*** Block opens ***
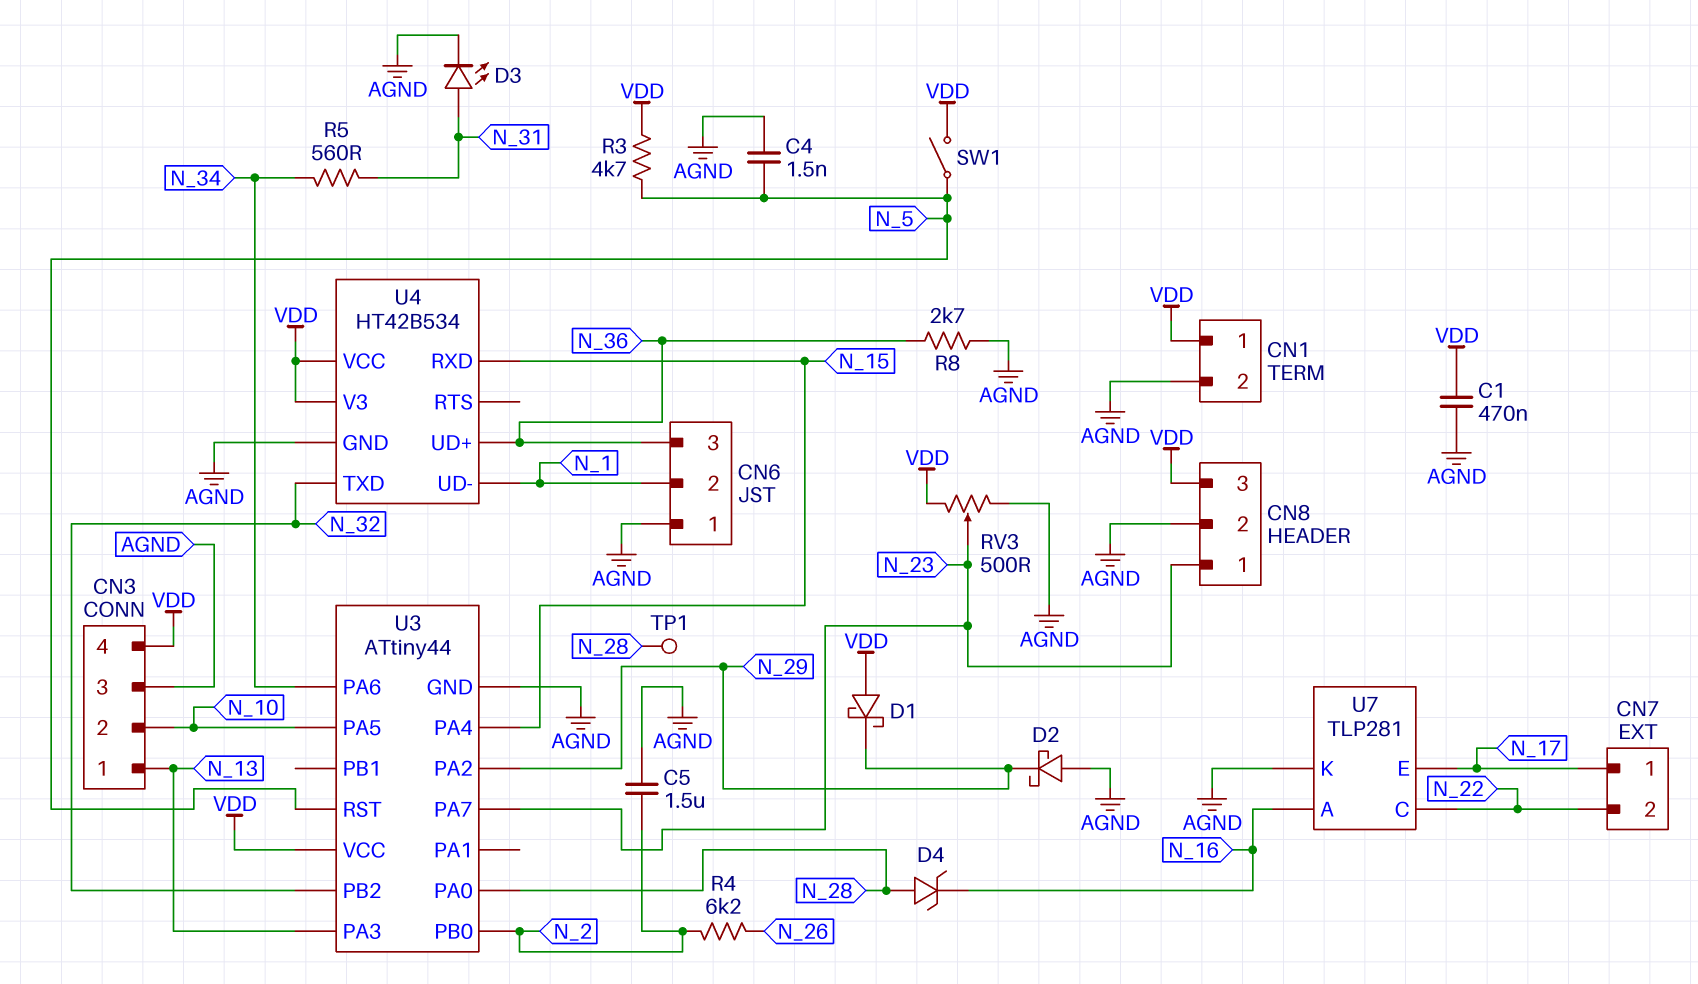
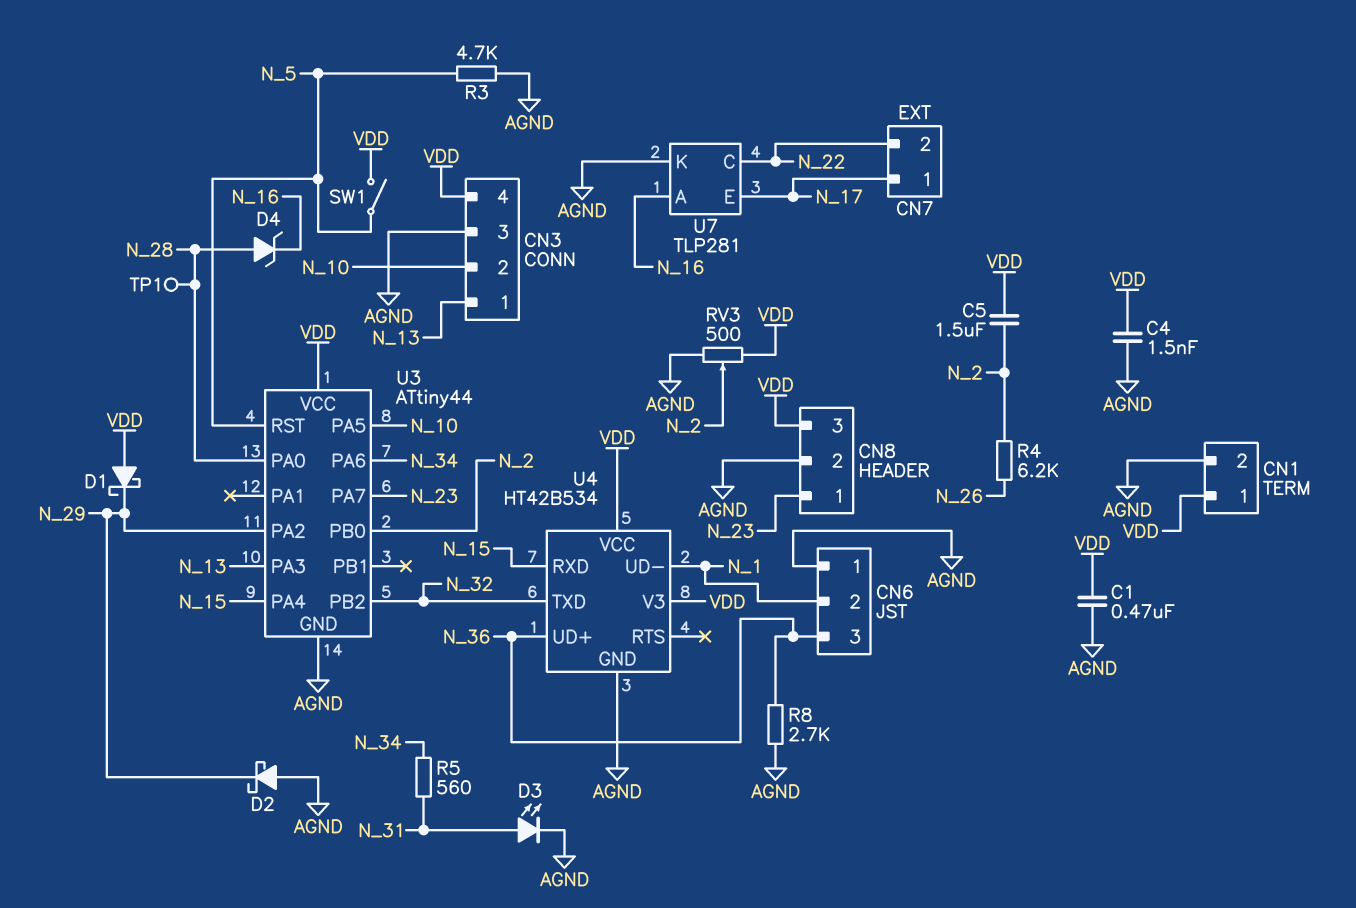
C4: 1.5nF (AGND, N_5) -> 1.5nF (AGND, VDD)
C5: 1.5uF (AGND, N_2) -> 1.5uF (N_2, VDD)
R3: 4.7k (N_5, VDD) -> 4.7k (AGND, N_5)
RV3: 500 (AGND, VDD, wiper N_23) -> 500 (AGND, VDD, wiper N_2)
*** Block closes ***
*** Block opens ***
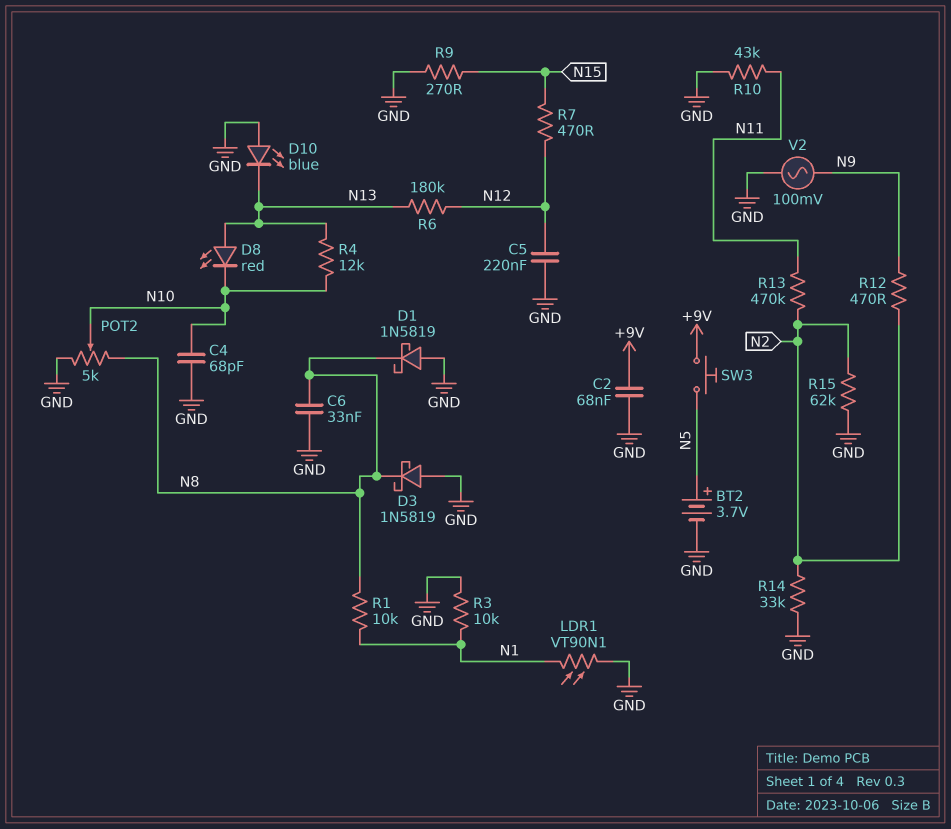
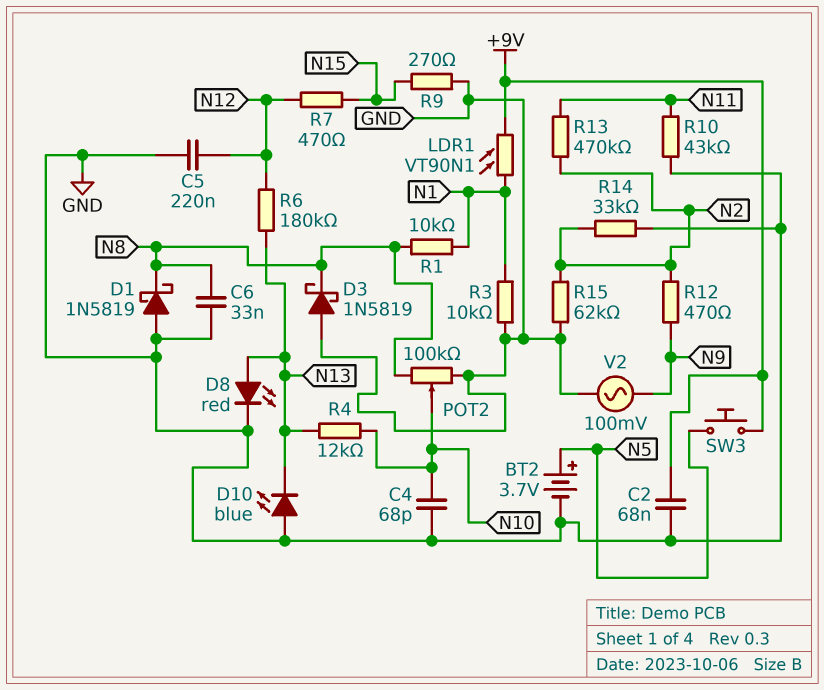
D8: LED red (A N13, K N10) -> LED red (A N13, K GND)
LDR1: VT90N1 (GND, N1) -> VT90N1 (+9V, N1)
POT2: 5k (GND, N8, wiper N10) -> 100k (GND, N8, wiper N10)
*** Block closes ***
Please transcribe only the lines in the records above running from the line that has "LDR1: VT90N1 (GND, N1) -> VT90N1 (+9V, N1)" through the line that has "POT2: 5k (GND, N8, wiper", both included, exactly as they appear.

LDR1: VT90N1 (GND, N1) -> VT90N1 (+9V, N1)
POT2: 5k (GND, N8, wiper N10) -> 100k (GND, N8, wiper N10)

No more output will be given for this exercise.